The response must hold only the lines from the line containing "(252, 268) = (296, 201): none -> red pot" through the end of the listing, exactly as written.

* _Dataset excerpt_
▶
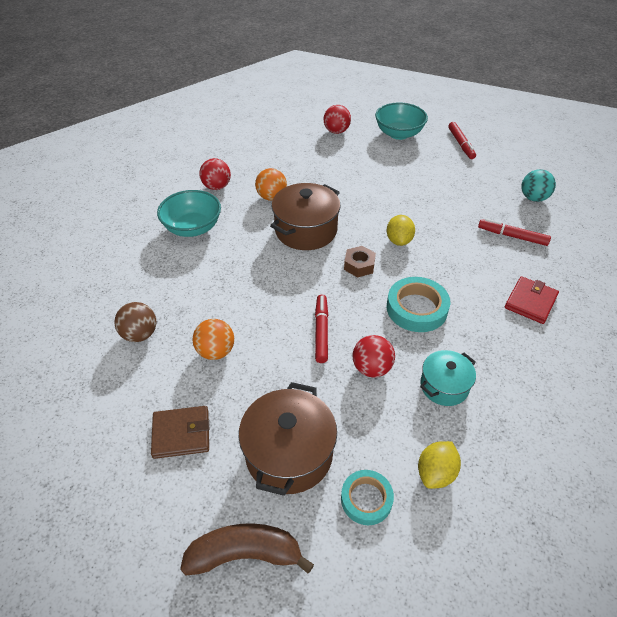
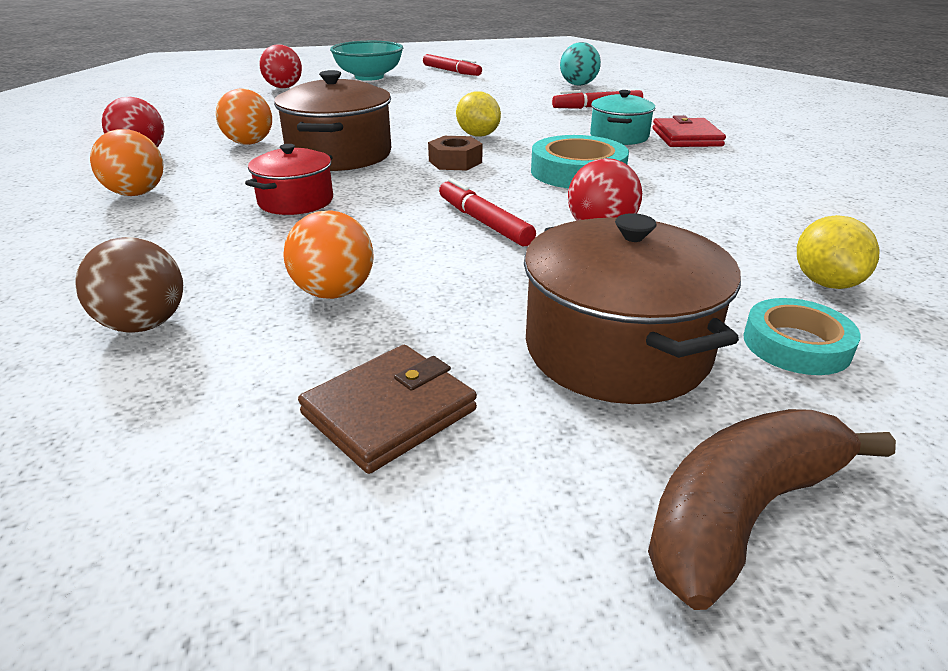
camera: 35 degrees left, 15 degrees down
(193, 228) = (136, 193): turquoise bowl -> orange ball
(252, 268) = (296, 201): none -> red pot
(444, 386) = (707, 214): turquoise pot -> turquoise pot (619, 137)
◀
* _Written solution_
(252, 268) = (296, 201): none -> red pot
(444, 386) = (707, 214): turquoise pot -> turquoise pot (619, 137)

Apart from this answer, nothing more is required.